> Problem
Exactly and only the lines from the line holding "The purple pafisix" to the end of the records should be reproduced. Leave pictures out.

> Source material

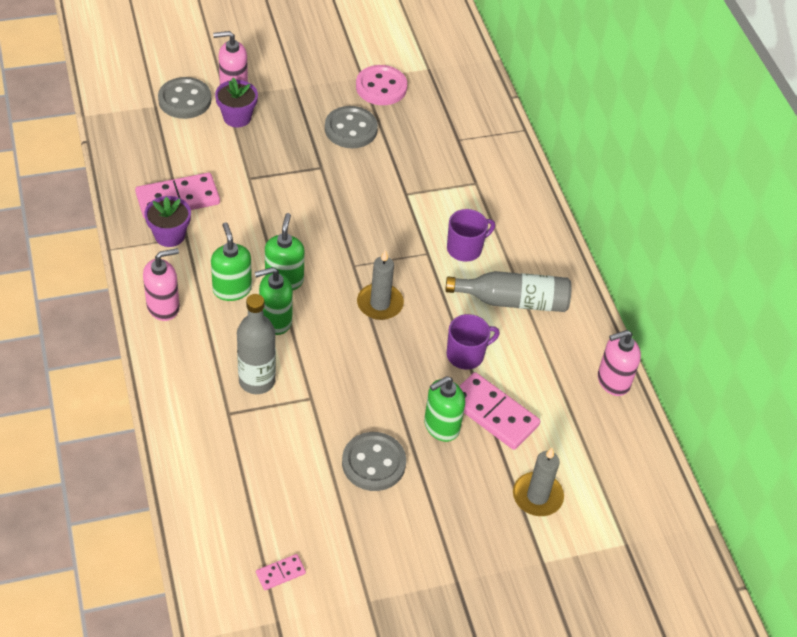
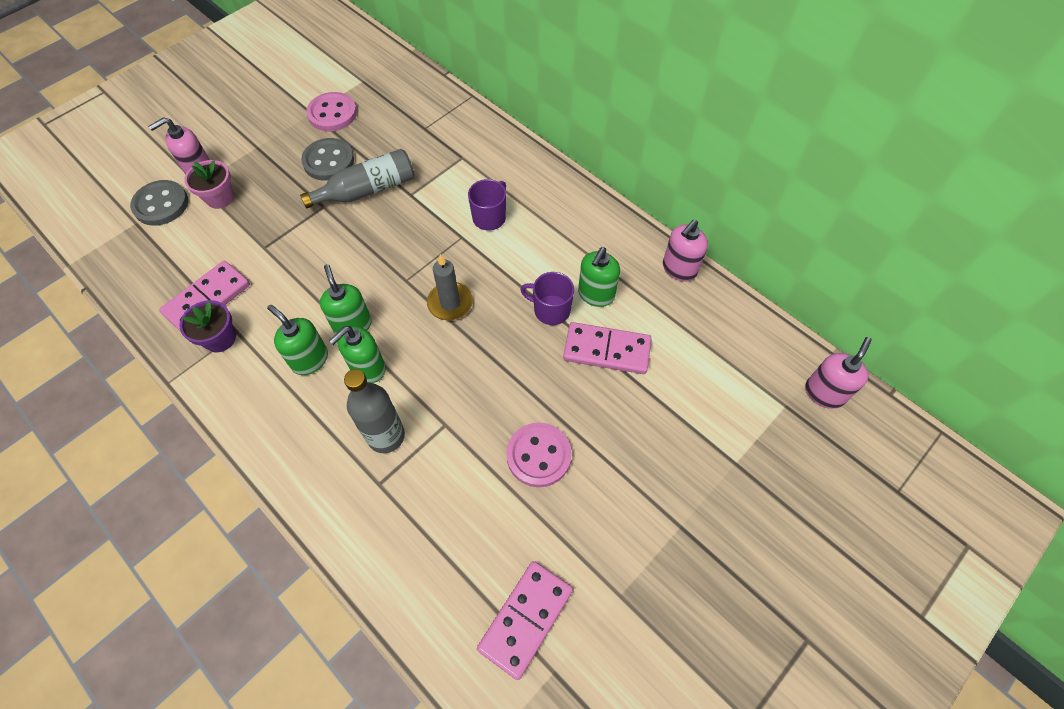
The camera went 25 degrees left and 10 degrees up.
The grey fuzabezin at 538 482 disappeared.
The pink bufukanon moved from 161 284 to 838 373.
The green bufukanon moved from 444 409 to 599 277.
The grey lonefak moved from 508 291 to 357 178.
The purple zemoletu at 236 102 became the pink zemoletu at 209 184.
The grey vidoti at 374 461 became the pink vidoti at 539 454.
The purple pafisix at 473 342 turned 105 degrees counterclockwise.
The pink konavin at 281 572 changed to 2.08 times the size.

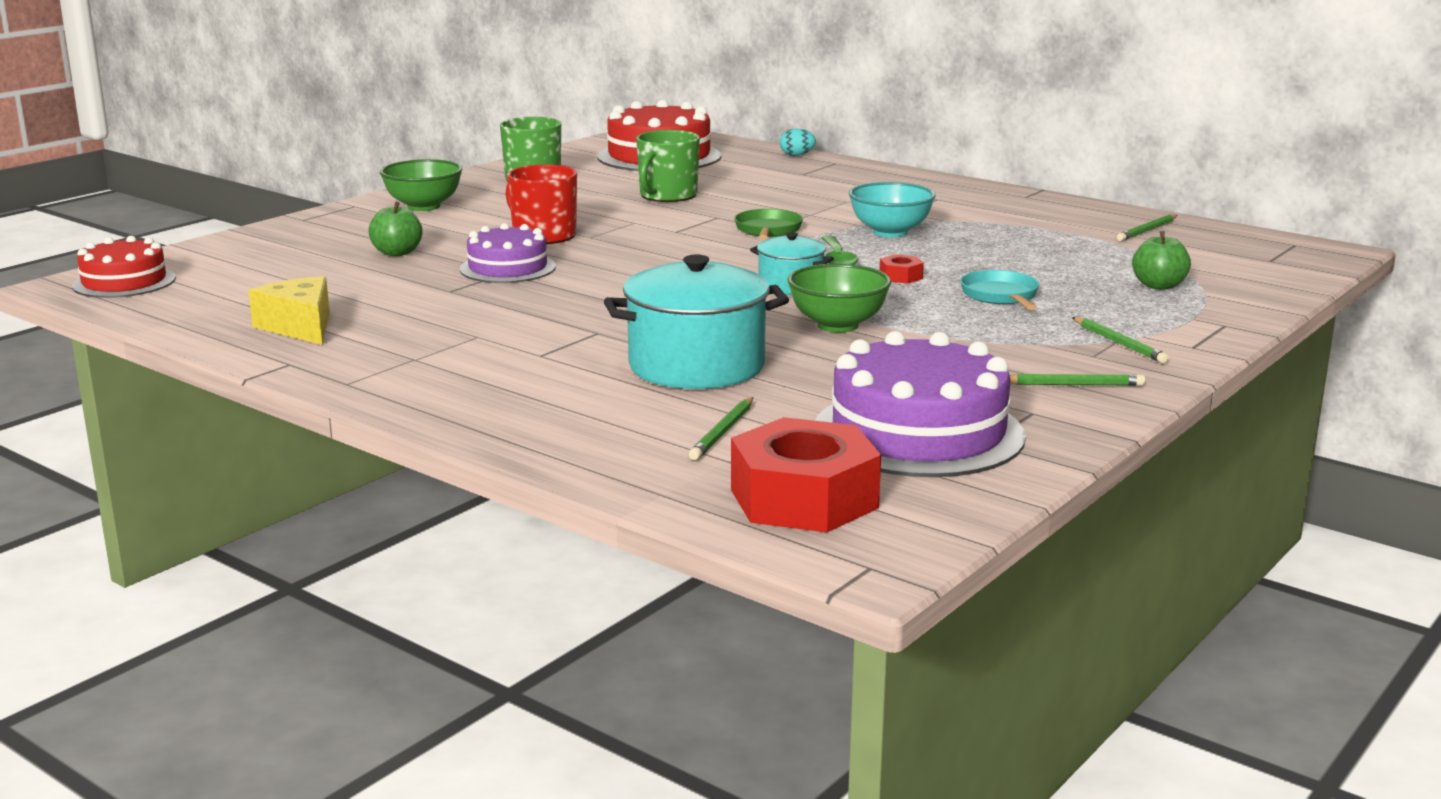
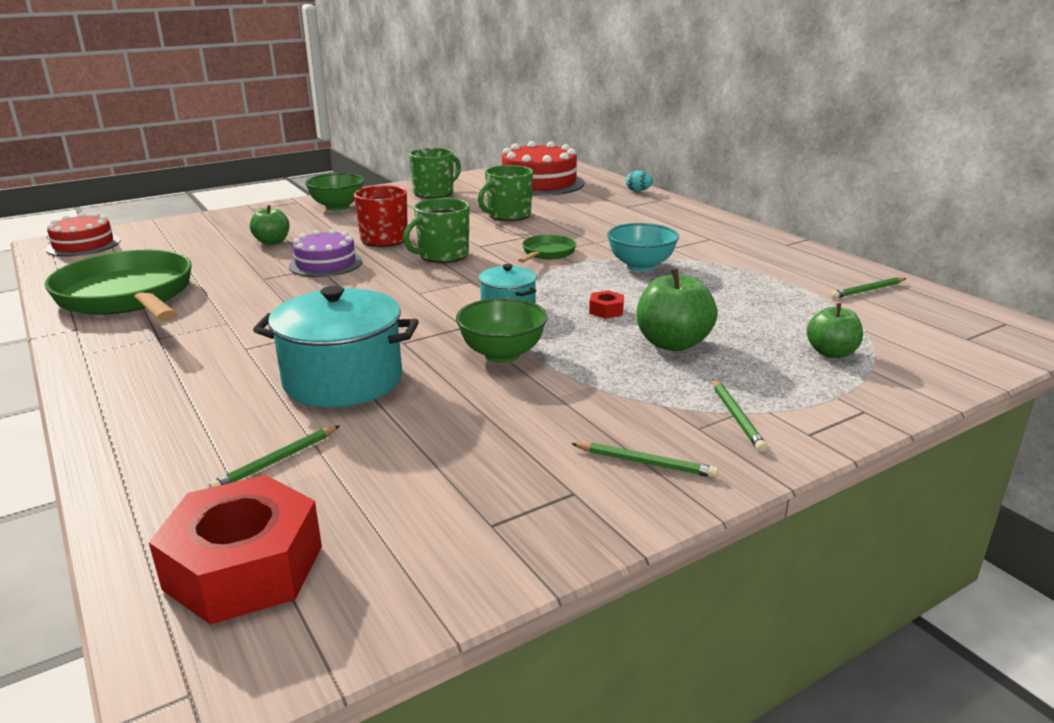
The camera went 20 degrees right and 5 degrees up.
The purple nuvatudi at 920 404 disappeared.
The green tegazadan at 840 250 disappeared.
The green pafisix at 436 230 appeared.
The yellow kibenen at 289 310 was replaced by the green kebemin at 118 286.
The turquoise kebemin at 1000 290 was replaced by the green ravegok at 677 309.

> Completed exercise
The purple pafisix at 473 342 turned 105 degrees counterclockwise.
The pink konavin at 281 572 changed to 2.08 times the size.

The camera went 20 degrees right and 5 degrees up.
The purple nuvatudi at 920 404 disappeared.
The green tegazadan at 840 250 disappeared.
The green pafisix at 436 230 appeared.
The yellow kibenen at 289 310 was replaced by the green kebemin at 118 286.
The turquoise kebemin at 1000 290 was replaced by the green ravegok at 677 309.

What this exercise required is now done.